___ Data ___
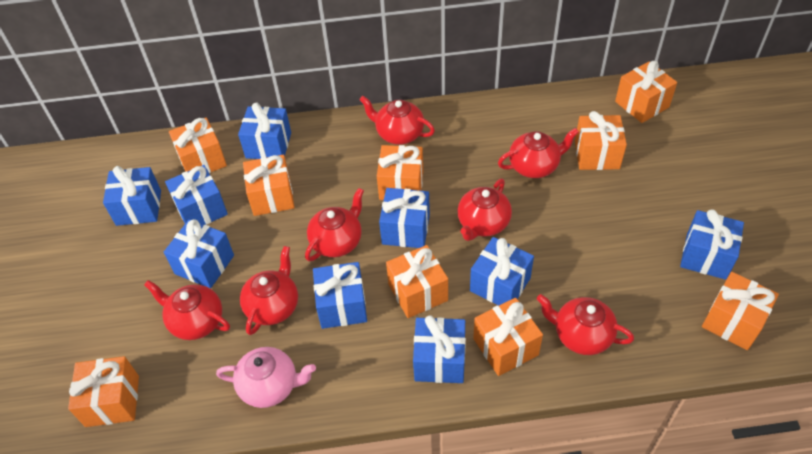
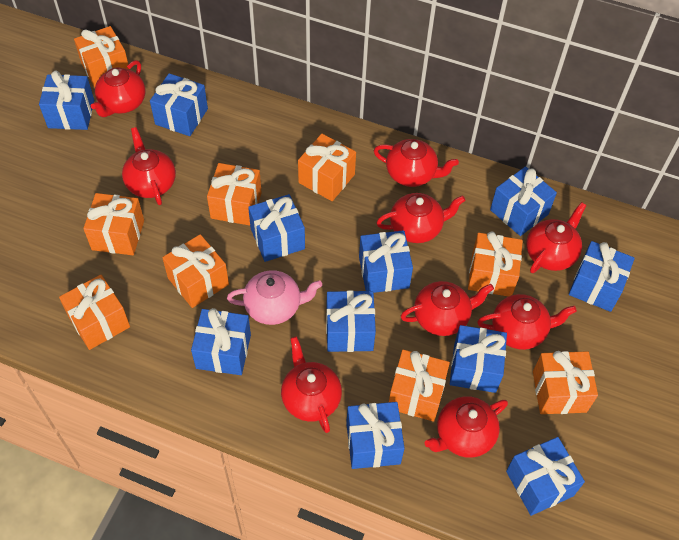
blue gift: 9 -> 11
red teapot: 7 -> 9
___
___ Data ___
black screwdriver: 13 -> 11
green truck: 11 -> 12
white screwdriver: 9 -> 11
___
Prompt ▸ Return, from the material above, each line holding the string "screwdriver".

Answer for the task ▸
black screwdriver: 13 -> 11
white screwdriver: 9 -> 11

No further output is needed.